- _Object correspondence data_:
Content starts

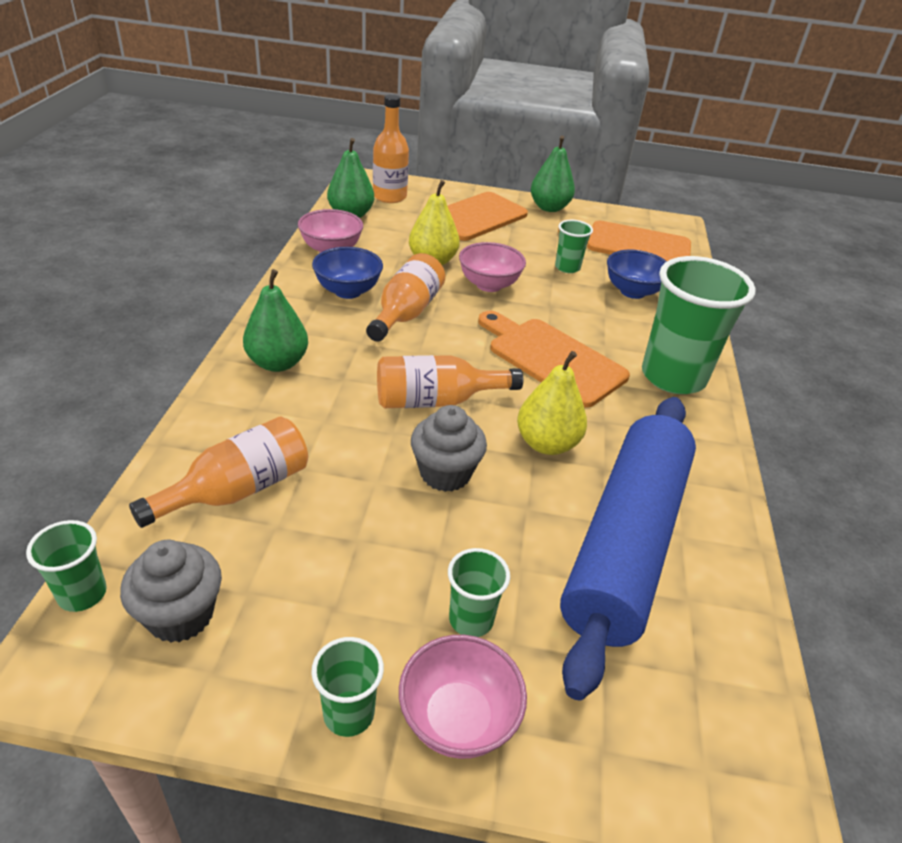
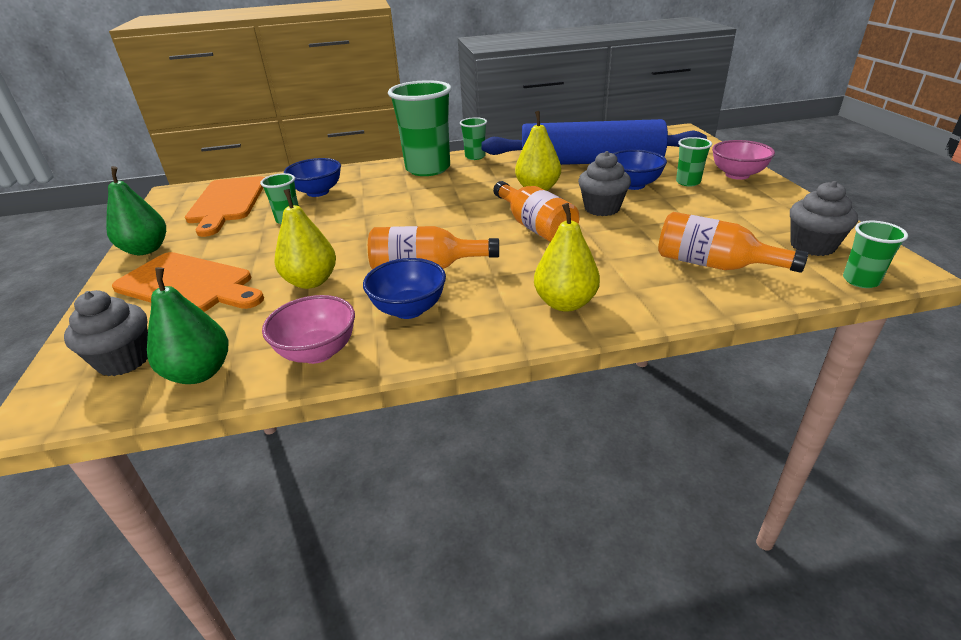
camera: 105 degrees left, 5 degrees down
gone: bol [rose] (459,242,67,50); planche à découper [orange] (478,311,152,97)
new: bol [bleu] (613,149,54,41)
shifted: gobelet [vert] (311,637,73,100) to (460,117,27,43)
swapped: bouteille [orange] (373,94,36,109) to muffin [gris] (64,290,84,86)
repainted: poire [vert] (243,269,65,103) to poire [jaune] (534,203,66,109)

Content ends

Return precisely the lines of the records, starting with the line that holds "gone: bol [rose]" and ending with the last one.

gone: bol [rose] (459,242,67,50); planche à découper [orange] (478,311,152,97)
new: bol [bleu] (613,149,54,41)
shifted: gobelet [vert] (311,637,73,100) to (460,117,27,43)
swapped: bouteille [orange] (373,94,36,109) to muffin [gris] (64,290,84,86)
repainted: poire [vert] (243,269,65,103) to poire [jaune] (534,203,66,109)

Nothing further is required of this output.